*Supplied data*:
=== Begin Enclosure ===
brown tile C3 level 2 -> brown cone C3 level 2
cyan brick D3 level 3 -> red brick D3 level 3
=== End Enclosure ===
=== Begin Enclosure ===
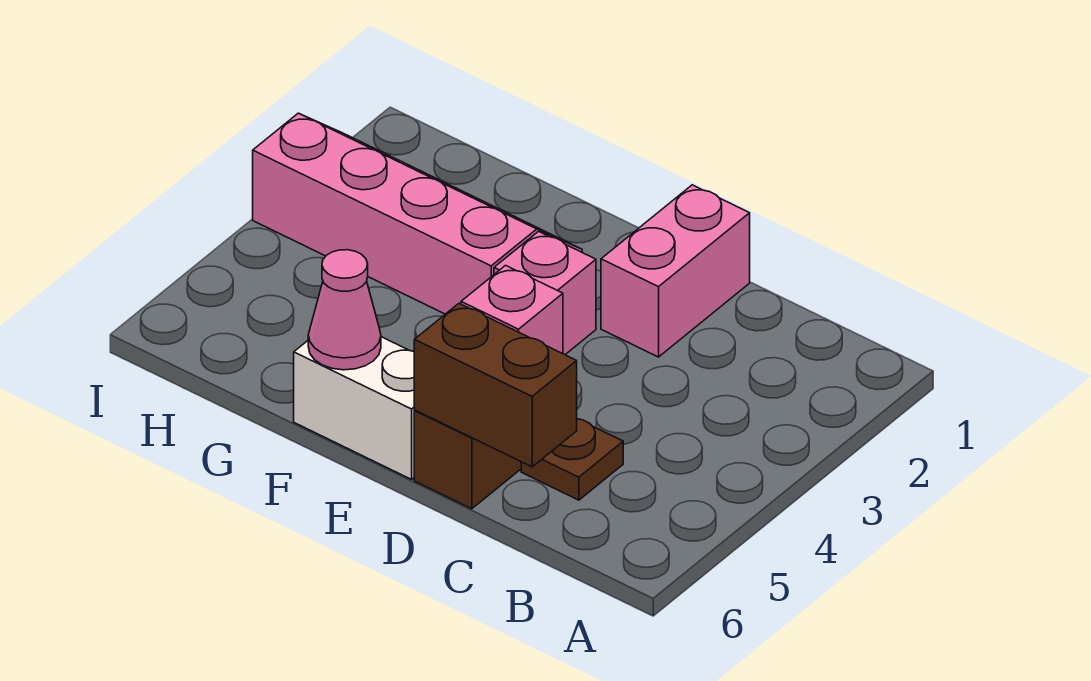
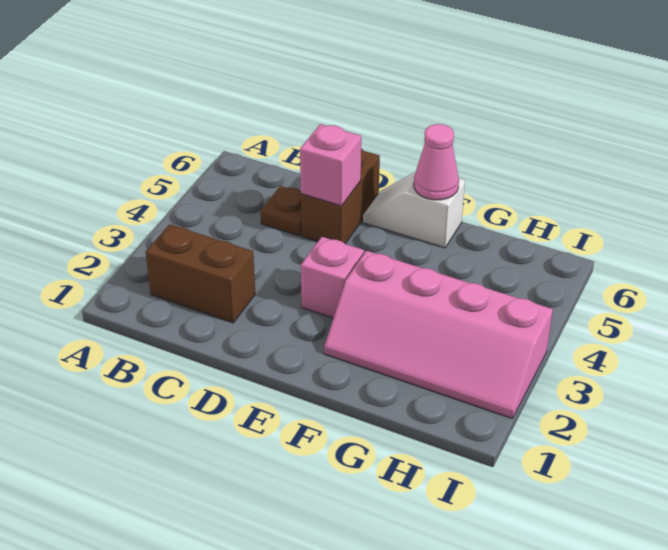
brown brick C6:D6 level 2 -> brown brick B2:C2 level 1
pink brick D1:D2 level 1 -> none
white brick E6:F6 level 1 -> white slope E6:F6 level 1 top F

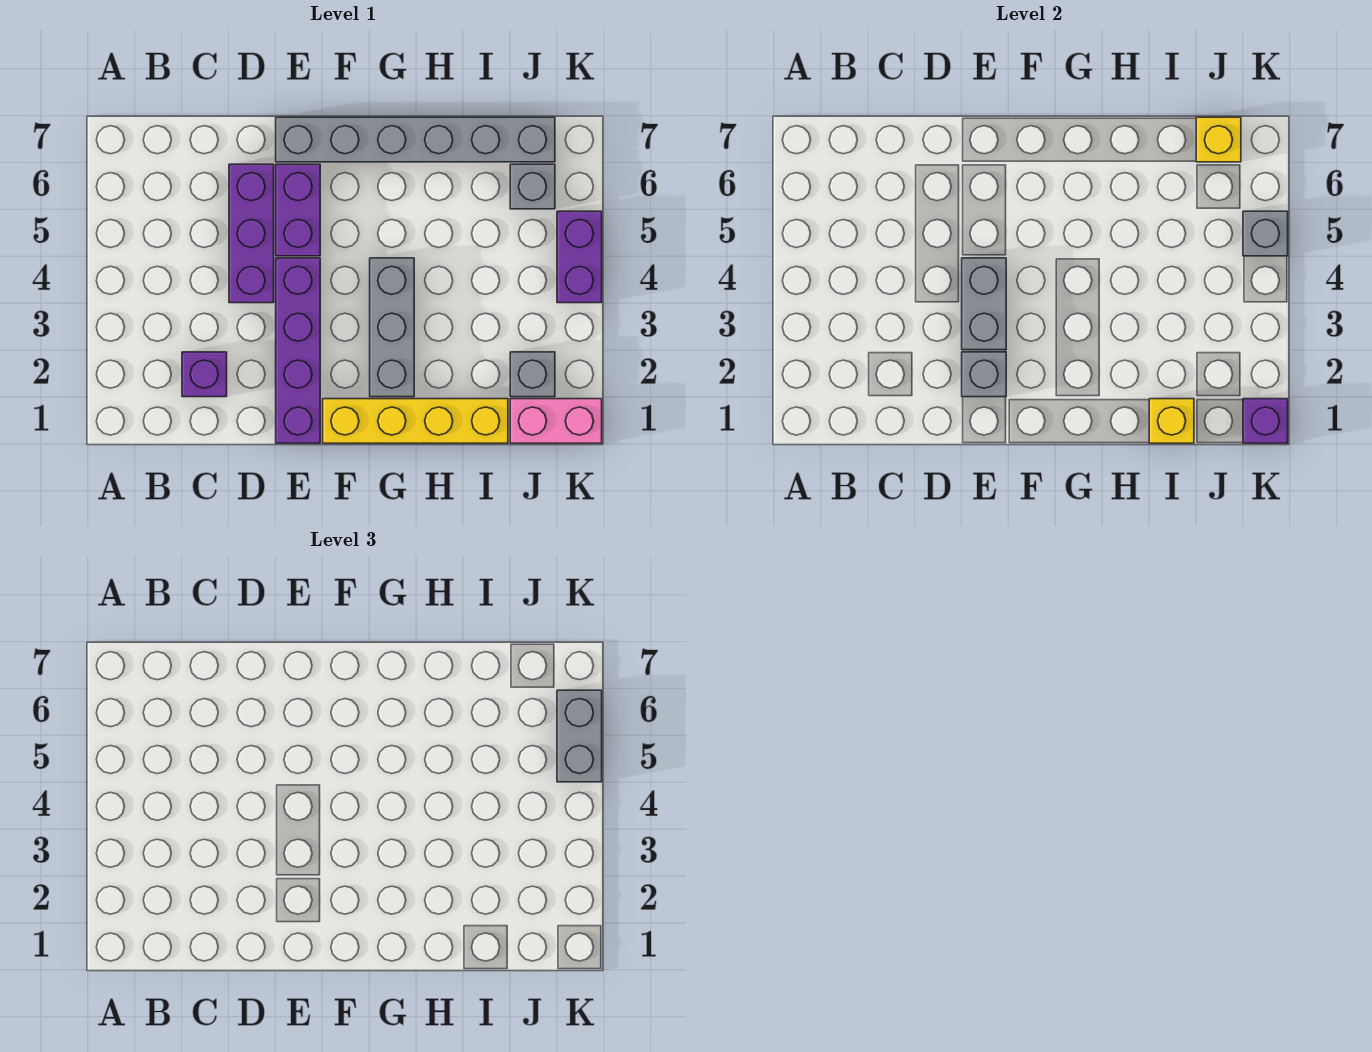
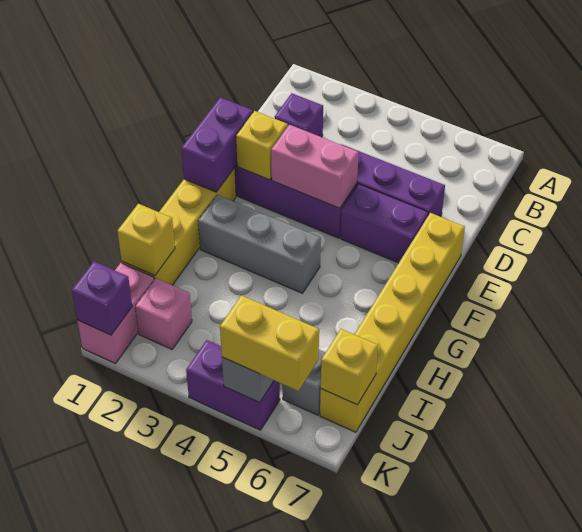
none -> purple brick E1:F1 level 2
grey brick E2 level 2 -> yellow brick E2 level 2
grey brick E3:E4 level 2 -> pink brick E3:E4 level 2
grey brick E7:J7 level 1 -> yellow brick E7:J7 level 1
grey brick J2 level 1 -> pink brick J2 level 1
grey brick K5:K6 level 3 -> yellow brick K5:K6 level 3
=== End Enclosure ===
Filter the lines above, keeping each one that contains the string "none".

*Written solution*:
pink brick D1:D2 level 1 -> none
none -> purple brick E1:F1 level 2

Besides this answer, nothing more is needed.